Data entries

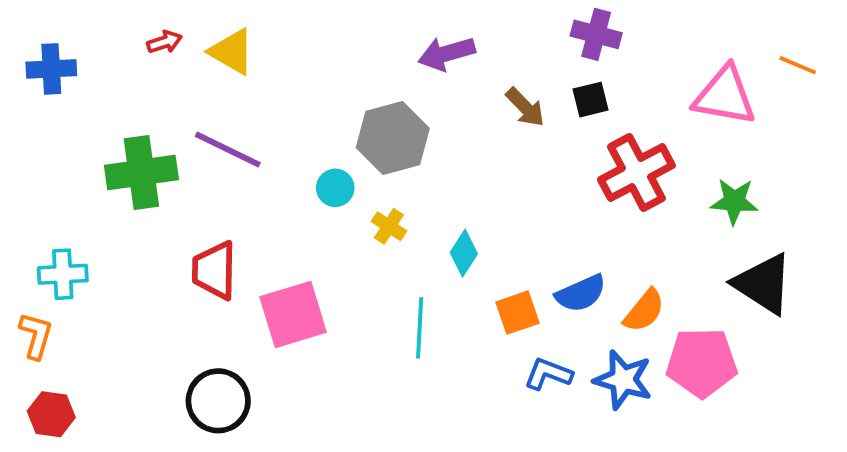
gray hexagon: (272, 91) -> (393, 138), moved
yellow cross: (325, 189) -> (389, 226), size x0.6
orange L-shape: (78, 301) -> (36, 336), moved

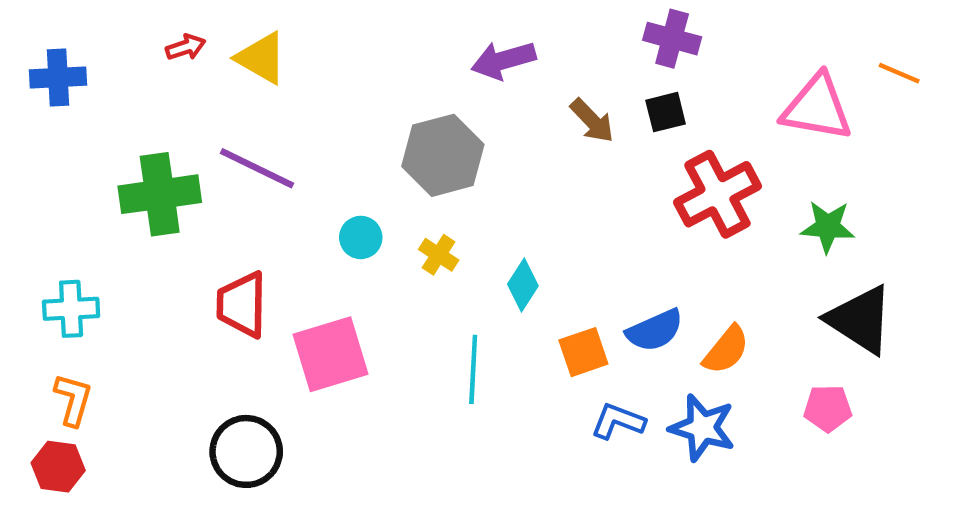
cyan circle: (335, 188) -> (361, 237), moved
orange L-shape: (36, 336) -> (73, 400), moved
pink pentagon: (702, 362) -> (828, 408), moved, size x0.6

- _Written task_
Each line that holds the word "size" should be extracted from the records.

- _Output for this task_
yellow cross: (325, 189) -> (389, 226), size x0.6
pink pentagon: (702, 362) -> (828, 408), moved, size x0.6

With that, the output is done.